Write out every line of the material below character for character, leaving out the pictures.
### INPUT FOR THIS TASK ###
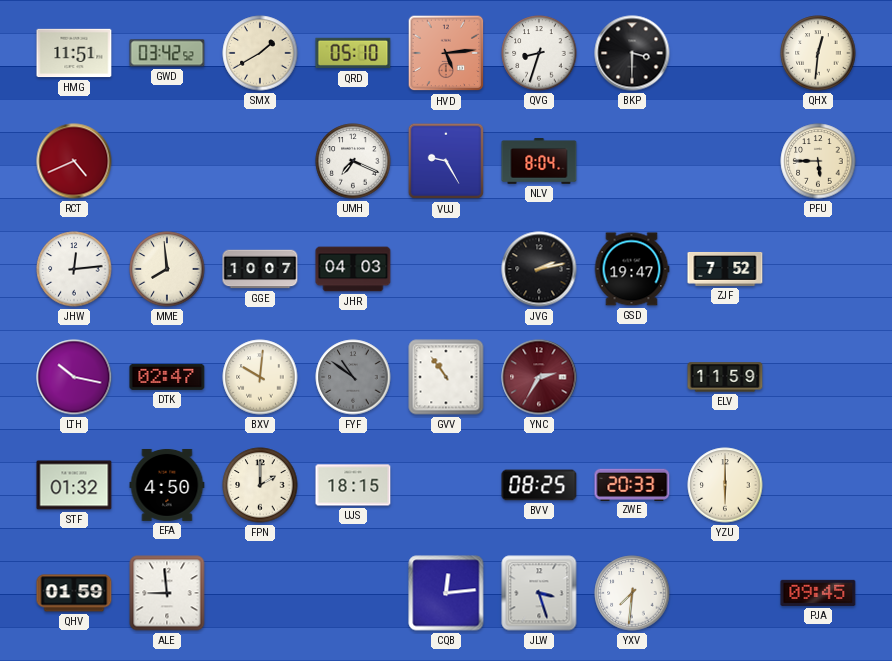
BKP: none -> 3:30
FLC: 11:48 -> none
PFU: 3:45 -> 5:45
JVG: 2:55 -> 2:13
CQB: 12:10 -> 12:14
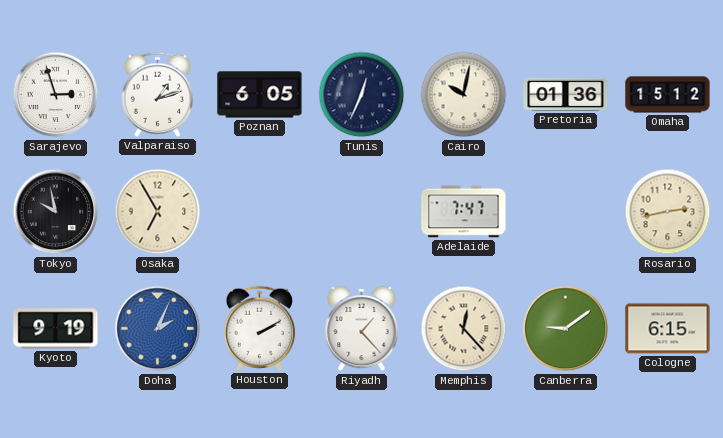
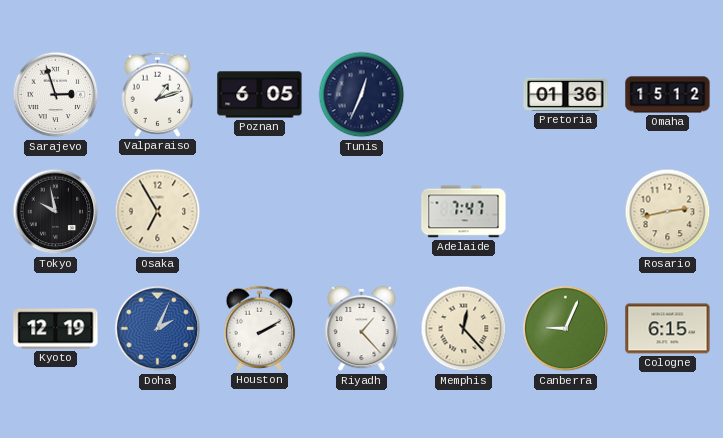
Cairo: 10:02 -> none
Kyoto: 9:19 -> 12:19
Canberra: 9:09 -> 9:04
###
*ANSWER BELOW*.
BKP: none -> 3:30
FLC: 11:48 -> none
PFU: 3:45 -> 5:45
JVG: 2:55 -> 2:13
CQB: 12:10 -> 12:14
Cairo: 10:02 -> none
Kyoto: 9:19 -> 12:19
Canberra: 9:09 -> 9:04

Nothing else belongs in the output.